What needs to be done:
Beginning with the line below that contains "green plate D5:D6" and ending with the line that contains "none -> black plate A2:B2 level 1", copy every line exactly. Copy nothing else.
Supplied records START
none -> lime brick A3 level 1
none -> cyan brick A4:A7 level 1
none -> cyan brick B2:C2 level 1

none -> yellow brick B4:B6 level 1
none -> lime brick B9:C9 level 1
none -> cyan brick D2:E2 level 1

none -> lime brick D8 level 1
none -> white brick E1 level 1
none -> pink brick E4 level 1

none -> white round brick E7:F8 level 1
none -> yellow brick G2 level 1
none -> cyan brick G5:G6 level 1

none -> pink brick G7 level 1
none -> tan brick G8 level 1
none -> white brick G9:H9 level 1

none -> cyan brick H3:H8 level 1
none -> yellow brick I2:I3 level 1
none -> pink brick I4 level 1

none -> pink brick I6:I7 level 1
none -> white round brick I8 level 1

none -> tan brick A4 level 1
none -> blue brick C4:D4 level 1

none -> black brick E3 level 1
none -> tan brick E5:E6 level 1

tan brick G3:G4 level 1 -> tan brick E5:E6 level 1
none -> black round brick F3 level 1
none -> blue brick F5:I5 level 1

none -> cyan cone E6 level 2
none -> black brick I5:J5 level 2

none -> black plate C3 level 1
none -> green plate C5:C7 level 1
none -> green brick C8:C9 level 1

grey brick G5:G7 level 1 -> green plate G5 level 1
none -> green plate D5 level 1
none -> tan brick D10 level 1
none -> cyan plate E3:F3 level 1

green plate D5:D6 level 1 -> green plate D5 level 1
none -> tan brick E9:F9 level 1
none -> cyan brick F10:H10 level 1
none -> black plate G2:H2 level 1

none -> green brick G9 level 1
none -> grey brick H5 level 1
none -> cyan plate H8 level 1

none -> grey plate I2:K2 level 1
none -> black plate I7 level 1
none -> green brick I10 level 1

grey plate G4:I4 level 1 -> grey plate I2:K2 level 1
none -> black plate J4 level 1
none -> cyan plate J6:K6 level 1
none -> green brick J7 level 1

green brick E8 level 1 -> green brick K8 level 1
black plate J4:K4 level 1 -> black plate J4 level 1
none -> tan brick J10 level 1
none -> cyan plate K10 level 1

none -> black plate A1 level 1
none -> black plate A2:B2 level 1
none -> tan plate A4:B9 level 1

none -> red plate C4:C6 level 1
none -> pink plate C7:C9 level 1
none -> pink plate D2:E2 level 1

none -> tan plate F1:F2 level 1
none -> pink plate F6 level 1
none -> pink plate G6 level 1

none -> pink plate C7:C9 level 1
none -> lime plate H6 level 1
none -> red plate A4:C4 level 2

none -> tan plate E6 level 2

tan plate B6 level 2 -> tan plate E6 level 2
Supplied records END
Reply:
green plate D5:D6 level 1 -> green plate D5 level 1
none -> tan brick E9:F9 level 1
none -> cyan brick F10:H10 level 1
none -> black plate G2:H2 level 1

none -> green brick G9 level 1
none -> grey brick H5 level 1
none -> cyan plate H8 level 1

none -> grey plate I2:K2 level 1
none -> black plate I7 level 1
none -> green brick I10 level 1

grey plate G4:I4 level 1 -> grey plate I2:K2 level 1
none -> black plate J4 level 1
none -> cyan plate J6:K6 level 1
none -> green brick J7 level 1

green brick E8 level 1 -> green brick K8 level 1
black plate J4:K4 level 1 -> black plate J4 level 1
none -> tan brick J10 level 1
none -> cyan plate K10 level 1

none -> black plate A1 level 1
none -> black plate A2:B2 level 1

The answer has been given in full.